To do: Out of all the lines below, count those with the word "white". Give the number only.

= = = = = = =

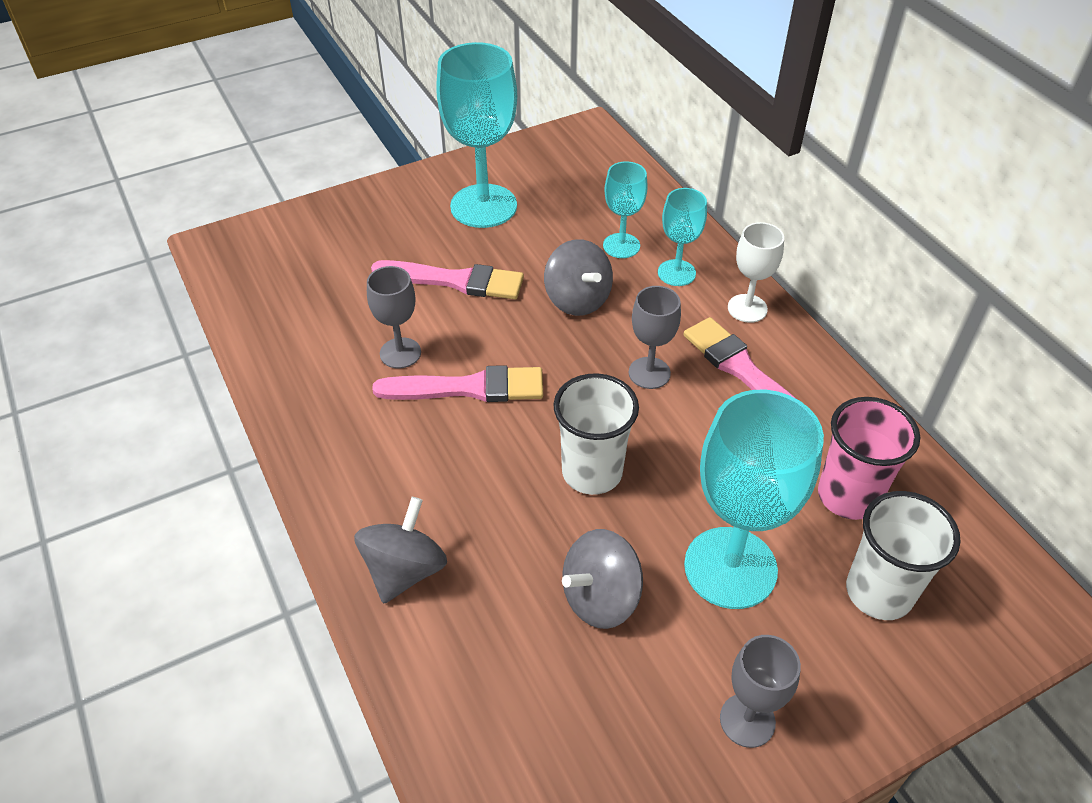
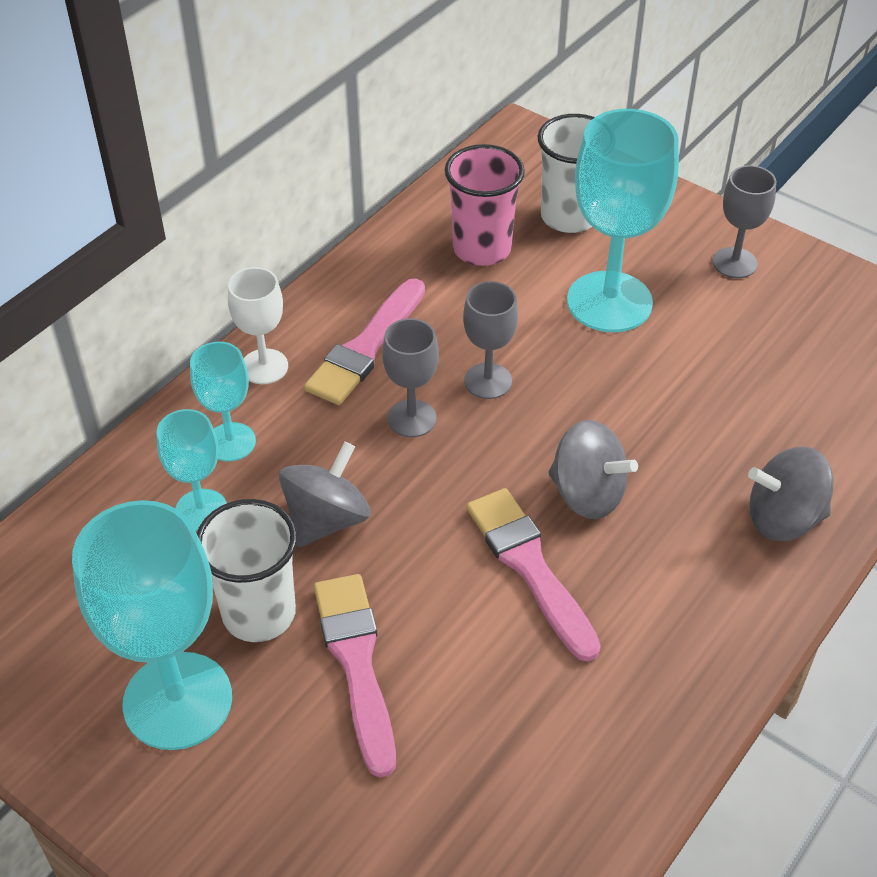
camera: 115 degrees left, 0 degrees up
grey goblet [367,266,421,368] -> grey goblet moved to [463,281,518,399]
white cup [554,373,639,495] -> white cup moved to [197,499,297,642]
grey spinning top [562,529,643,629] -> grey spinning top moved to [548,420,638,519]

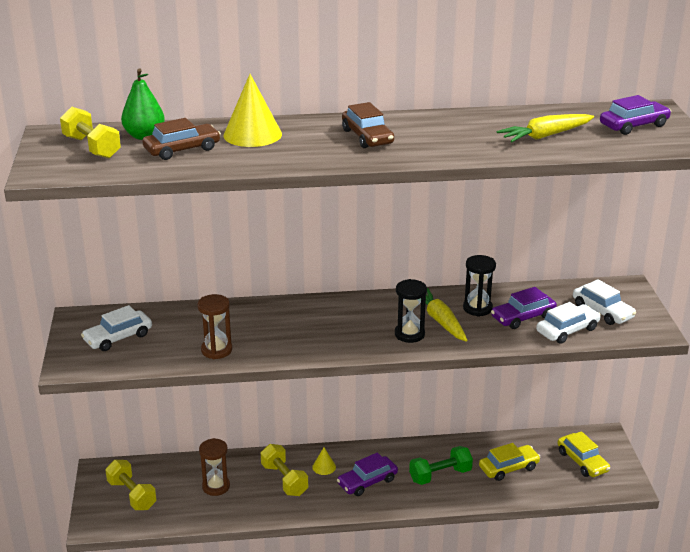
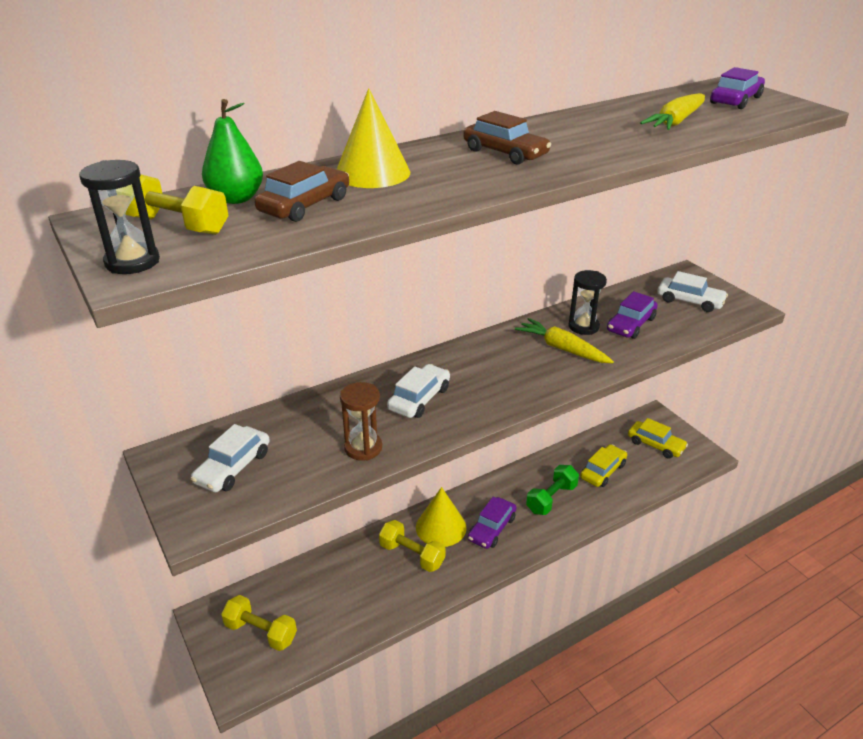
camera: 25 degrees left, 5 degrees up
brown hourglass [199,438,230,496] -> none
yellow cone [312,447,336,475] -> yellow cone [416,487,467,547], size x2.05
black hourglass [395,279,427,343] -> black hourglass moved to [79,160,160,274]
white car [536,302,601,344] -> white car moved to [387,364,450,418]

= = = = = = =

Solution to the exercise: 2